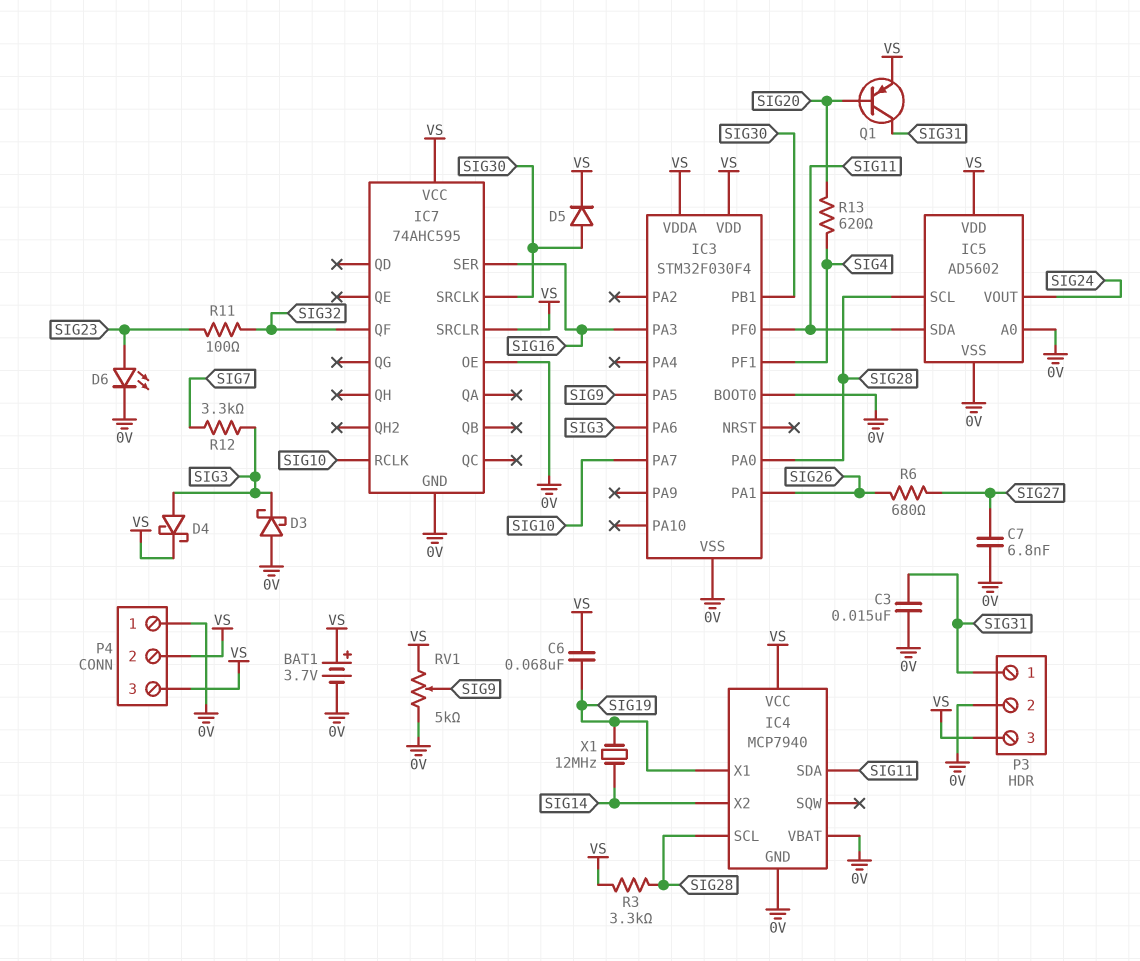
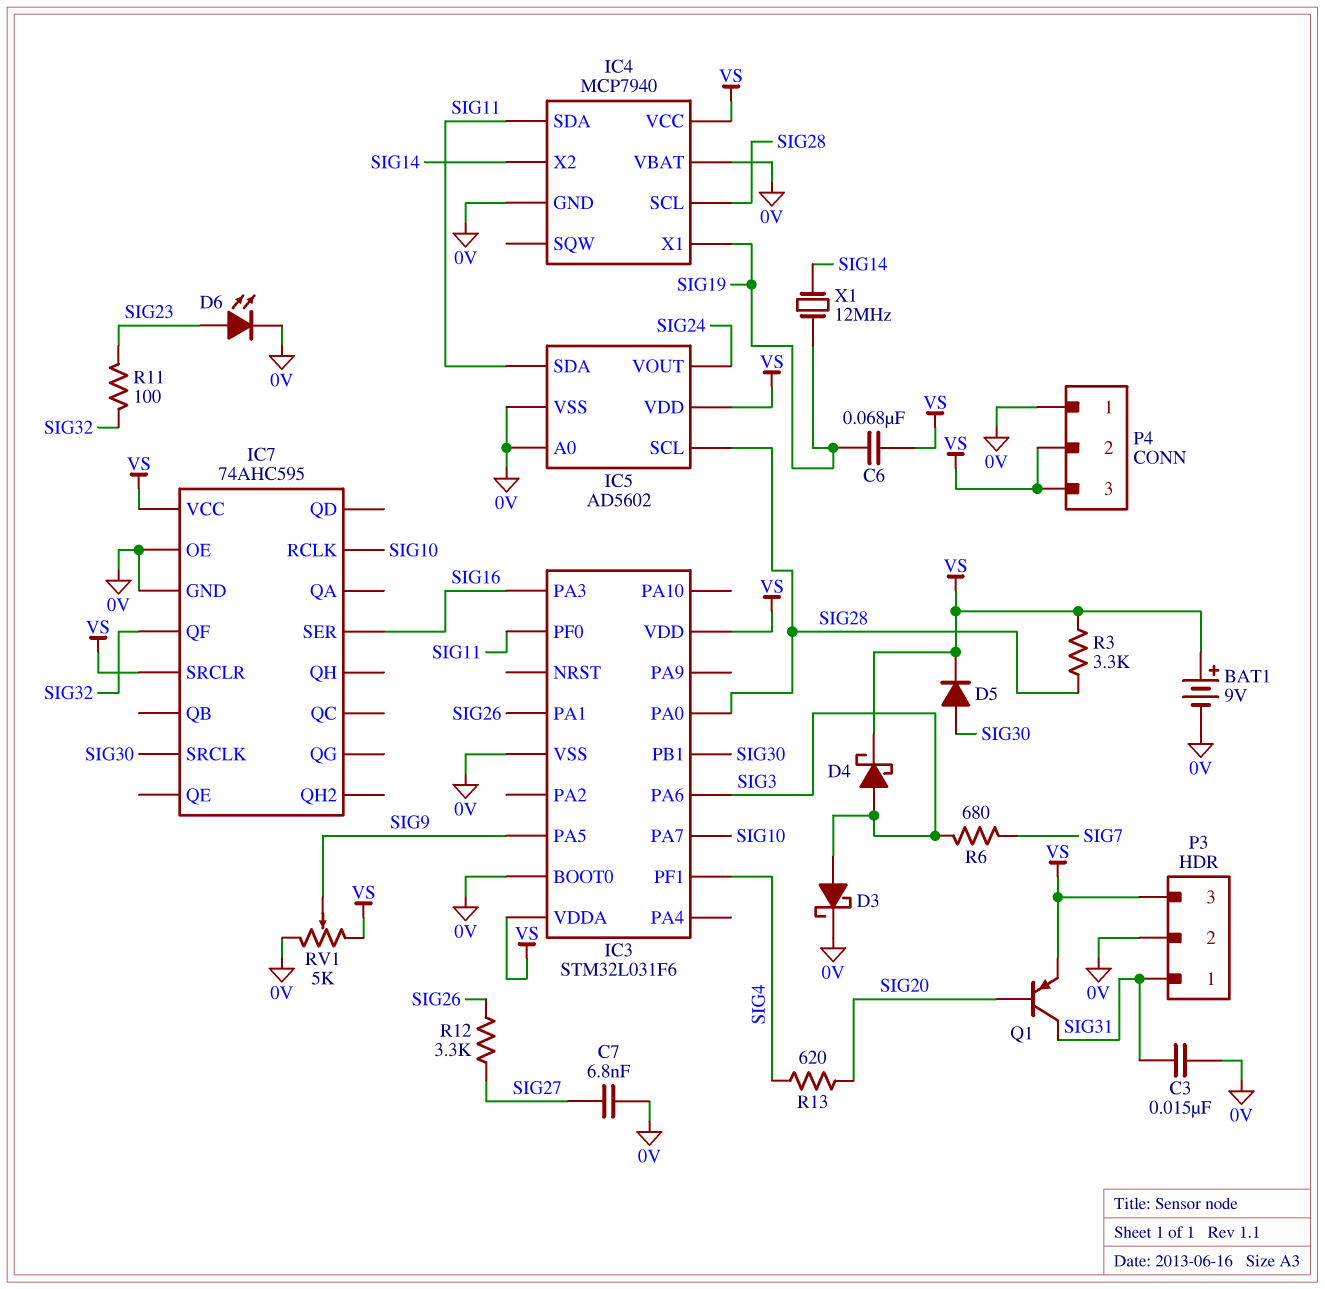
BAT1: 3.7V (plus VS, minus 0V) -> 9V (plus VS, minus 0V)
D3: schottky (A 0V, K SIG3) -> schottky (A SIG3, K 0V)
IC3: STM32F030F4 -> STM32L031F6
R6: 680 (SIG26, SIG27) -> 680 (SIG3, SIG7)
R12: 3.3k (SIG3, SIG7) -> 3.3k (SIG26, SIG27)

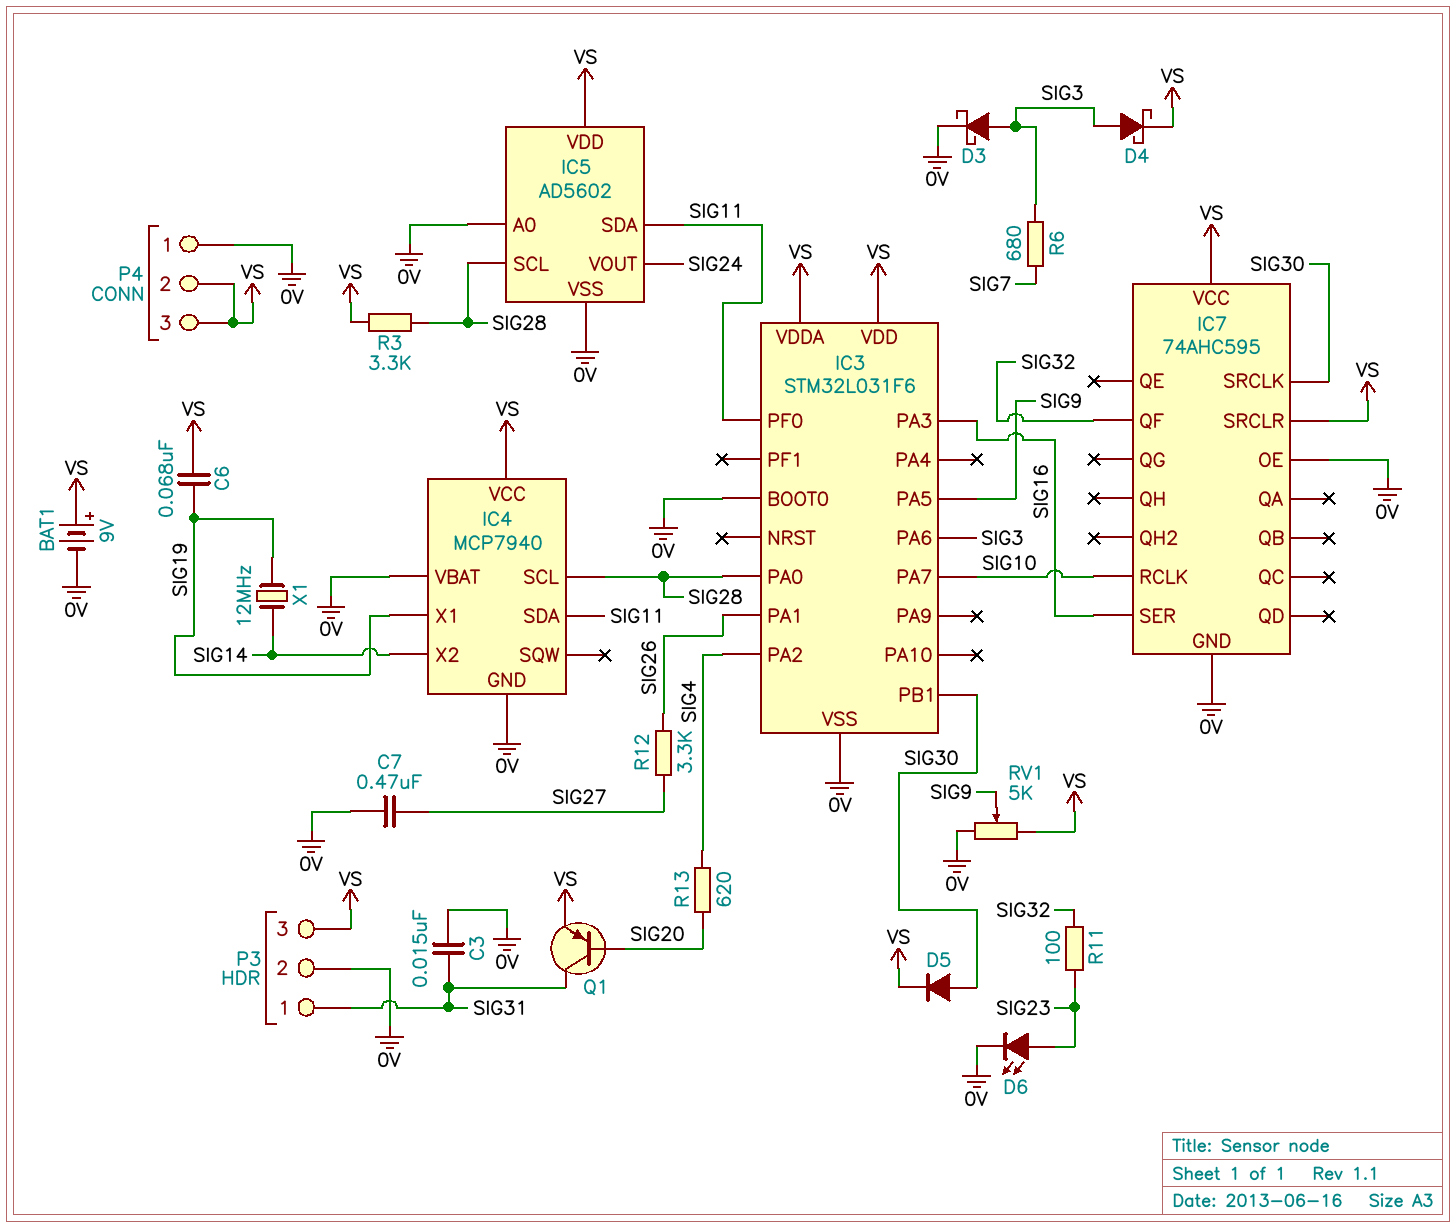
C7: 6.8nF (0V, SIG27) -> 470nF (0V, SIG27)
IC3 pin PA2: none -> SIG4
IC3 pin PF1: SIG4 -> none

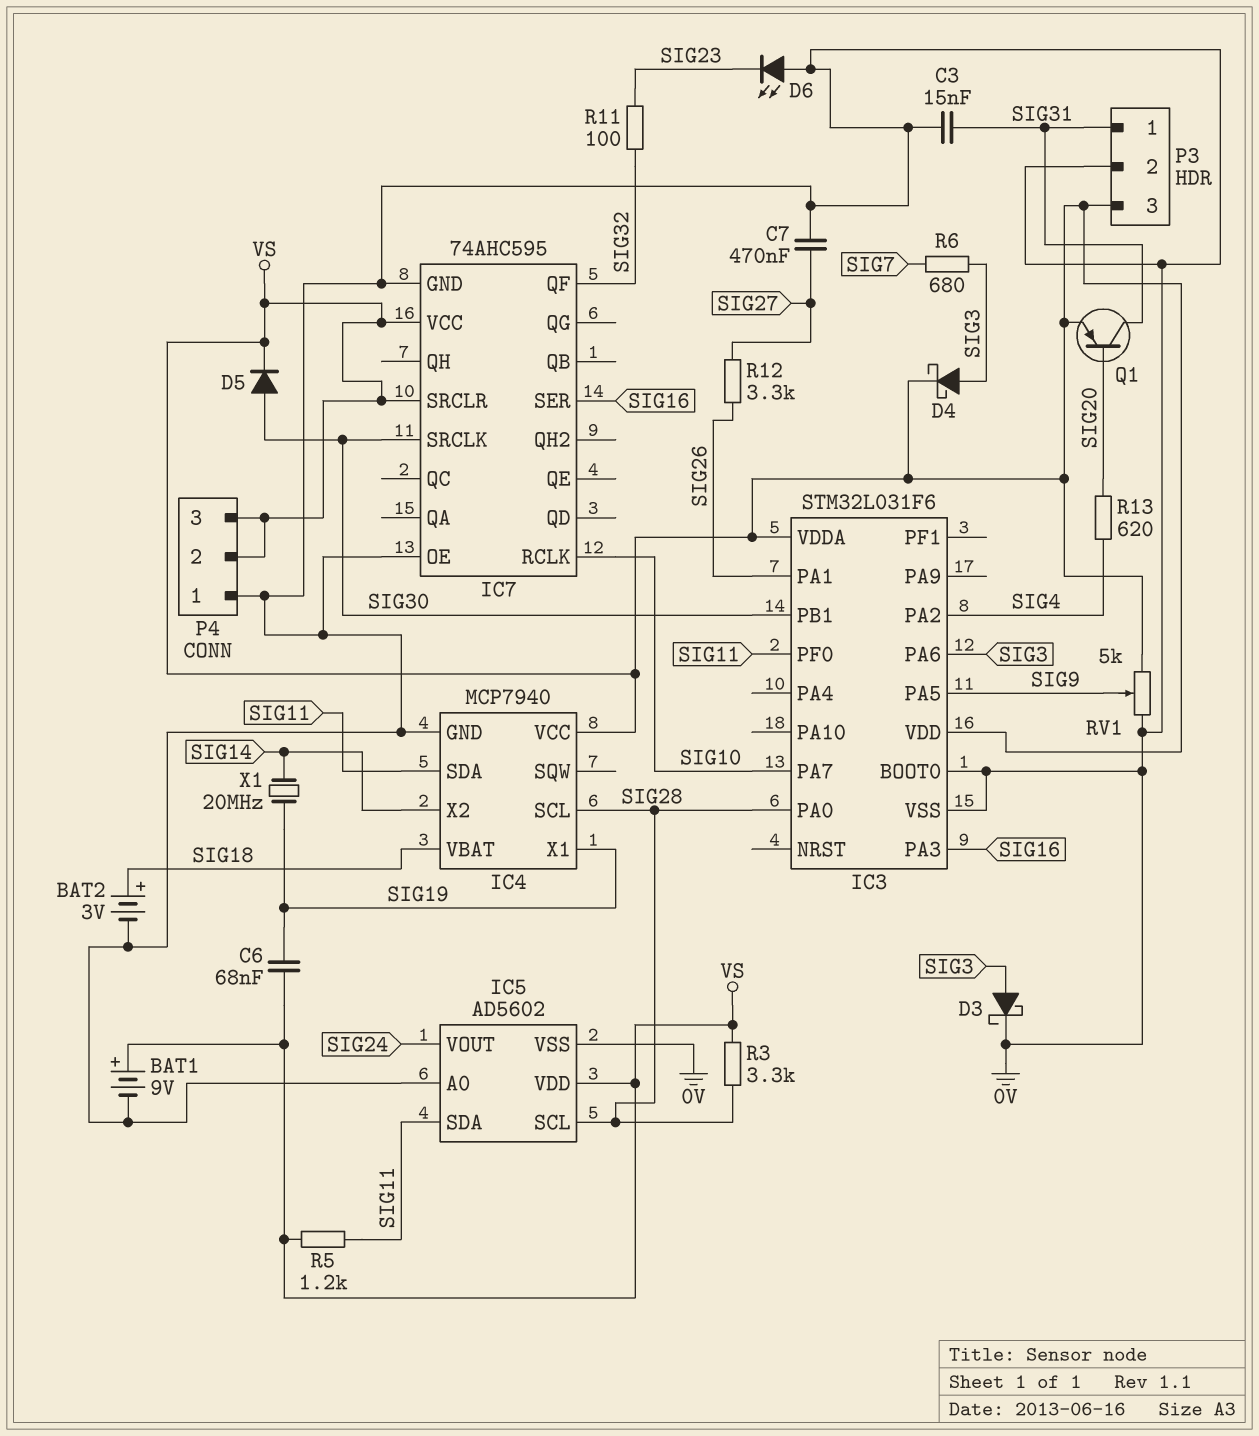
BAT2: none -> 3V (plus SIG18, minus 0V)
D6: LED (A SIG23, K 0V) -> LED (A 0V, K SIG23)
IC4 pin VBAT: 0V -> SIG18
R5: none -> 1.2k (SIG11, VS)
X1: 12MHz (SIG14, SIG19) -> 20MHz (SIG14, SIG19)

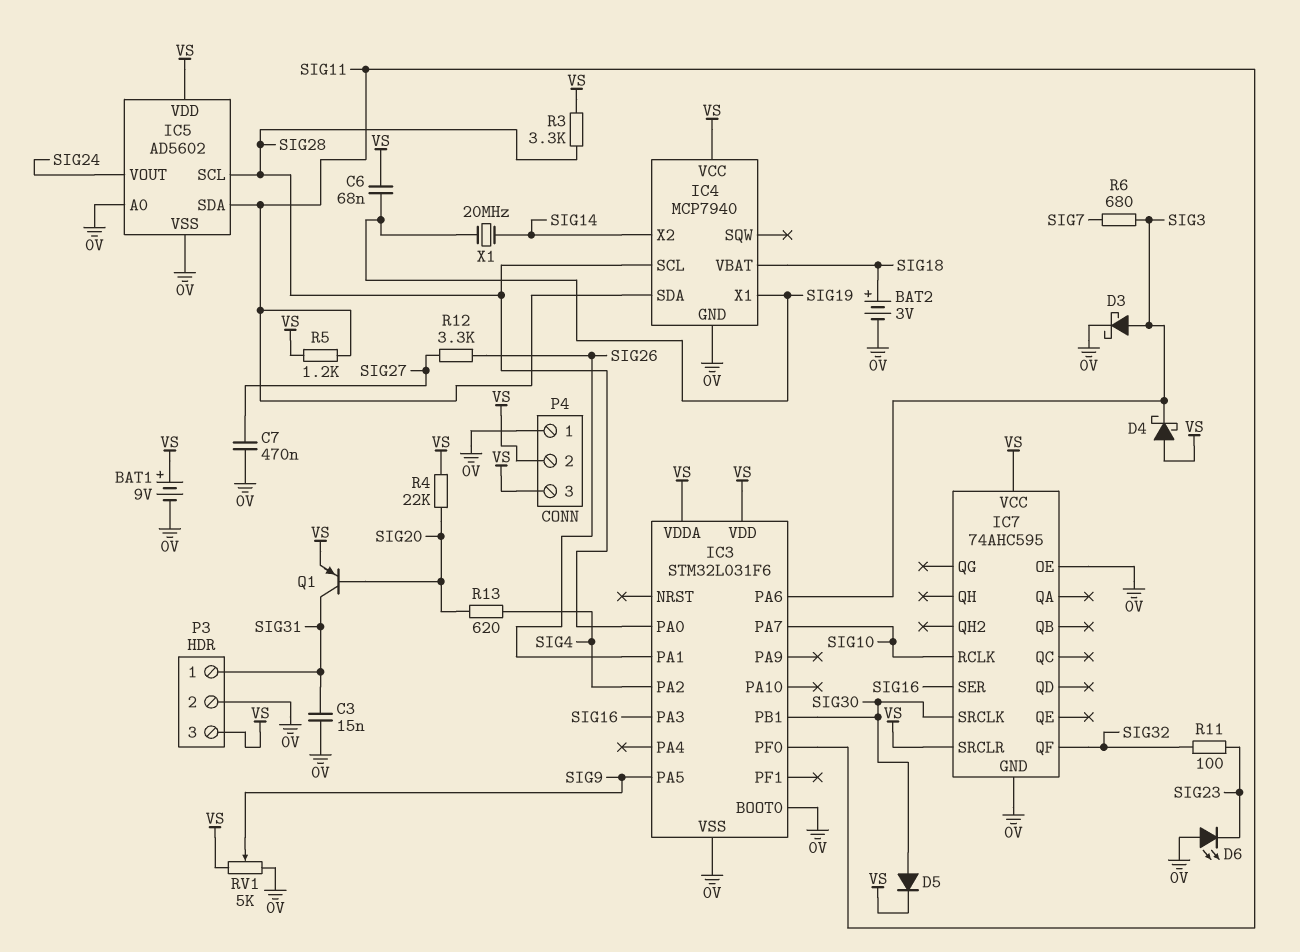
D4: schottky (A SIG3, K VS) -> schottky (A VS, K SIG3)
R4: none -> 22k (SIG20, VS)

----------

## INSTRUCTIONS FOR THE TASK
If a line of the data contains "minus", copy it out.

## EXPECTED ANSWER
BAT1: 3.7V (plus VS, minus 0V) -> 9V (plus VS, minus 0V)
BAT2: none -> 3V (plus SIG18, minus 0V)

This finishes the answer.